- _Records contained in a dataset_
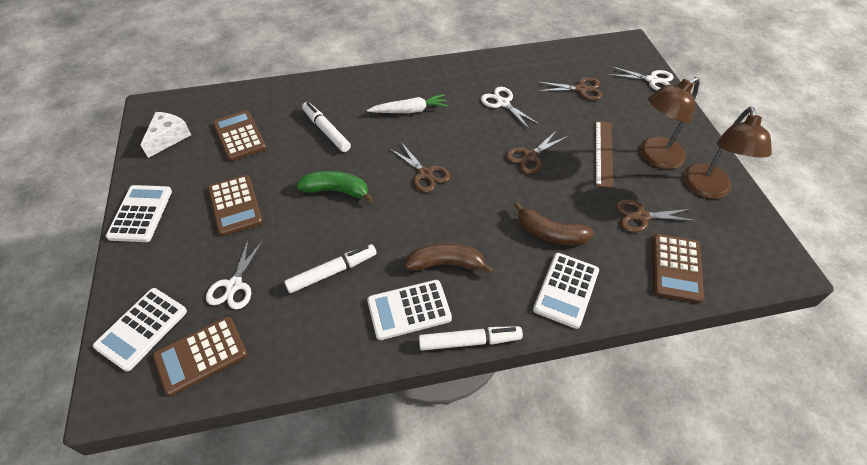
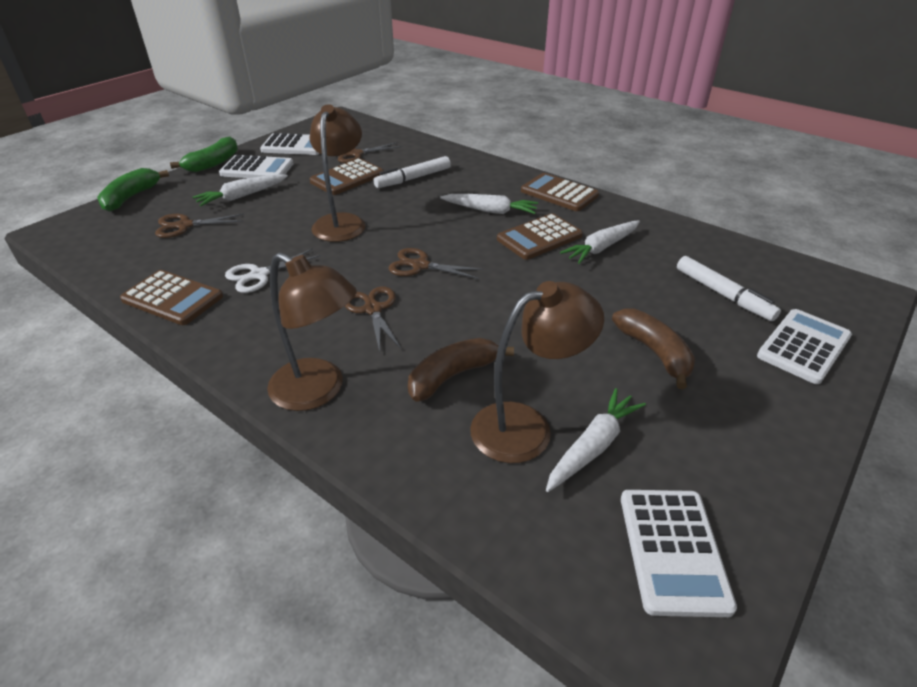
brown lamp: 2 -> 3
brown ruler: 1 -> 0
green banana: 1 -> 2
white carrot: 1 -> 4
white cheese: 1 -> 0
white marker: 3 -> 2
white scissors: 3 -> 1

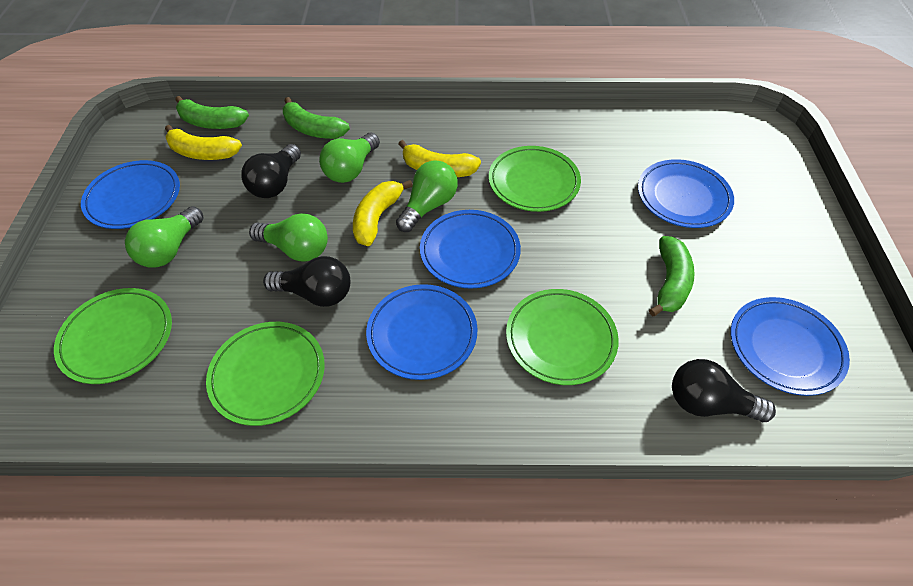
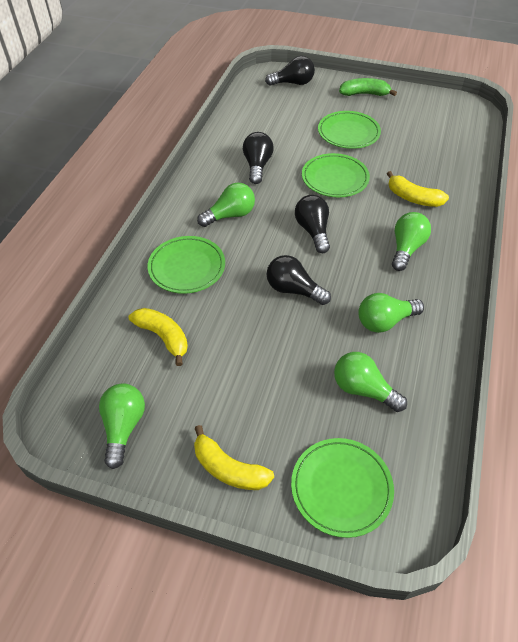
black light bulb: 3 -> 4
blue plate: 5 -> 0
green banana: 3 -> 1
green light bulb: 4 -> 5

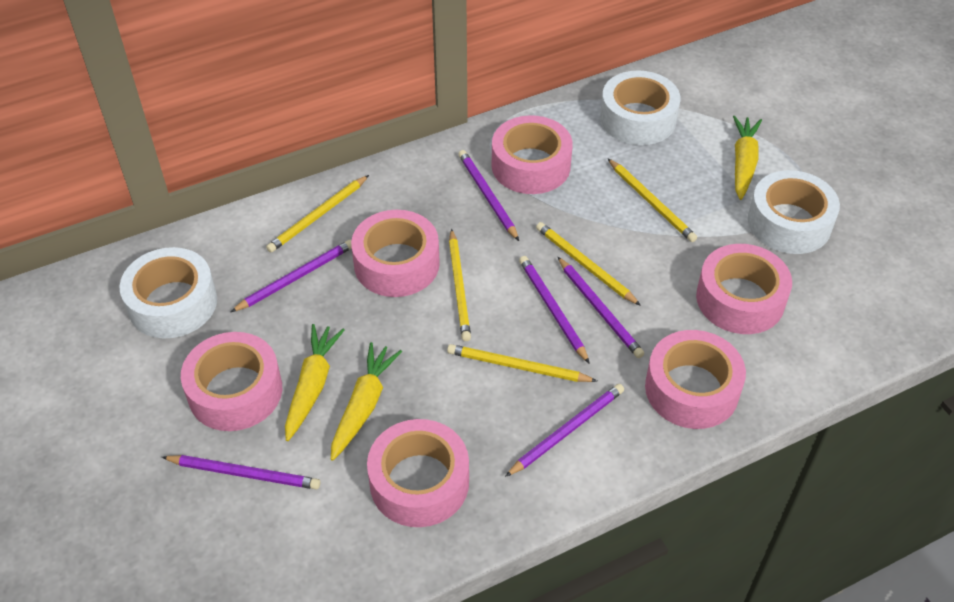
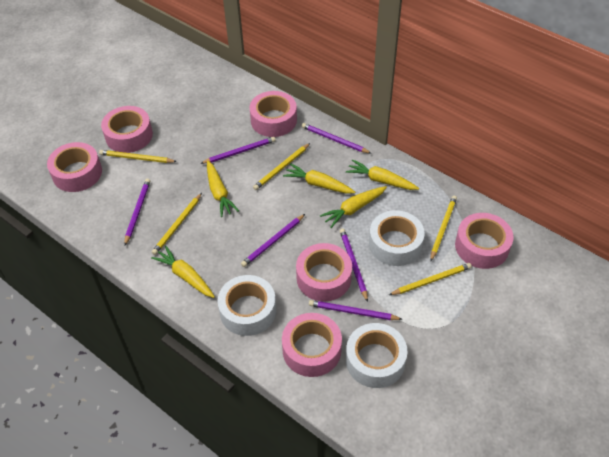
yellow carrot: 3 -> 5

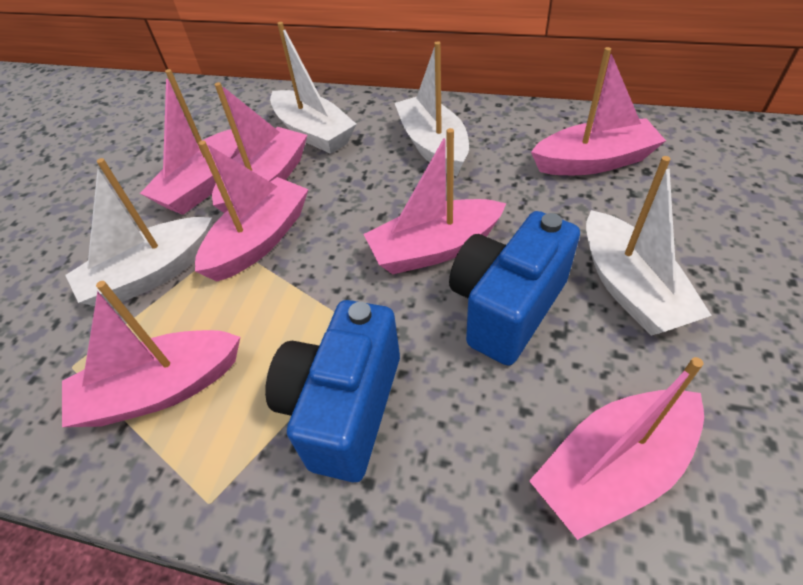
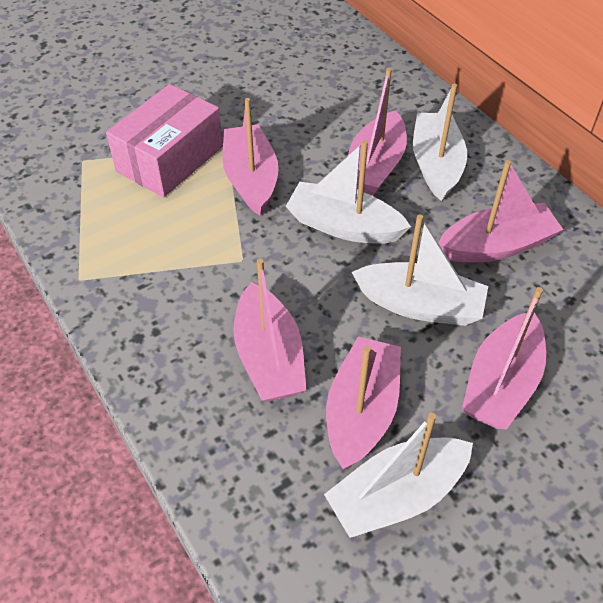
blue camera: 2 -> 0
pink boat: 7 -> 6
pink box: 0 -> 1

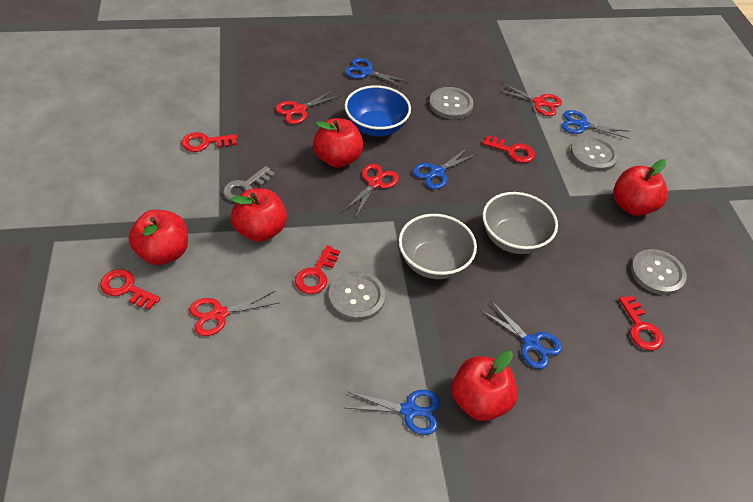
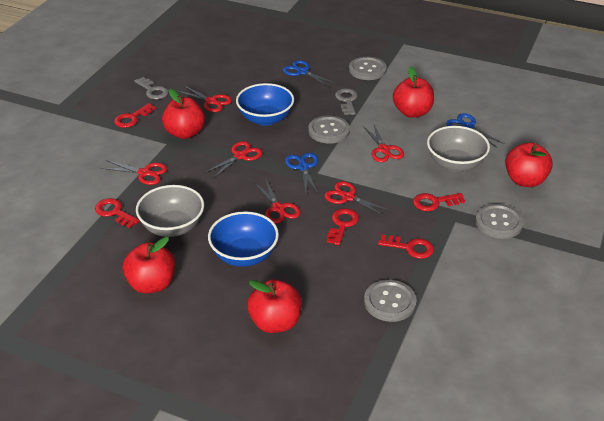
blue bowl: 1 -> 2
blue scissors: 5 -> 3
grey key: 1 -> 2
red scissors: 4 -> 6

- _THE TASK_
Show every line from the entries above in which "light" appears.

- _RESPONSE AREA_
black light bulb: 3 -> 4
green light bulb: 4 -> 5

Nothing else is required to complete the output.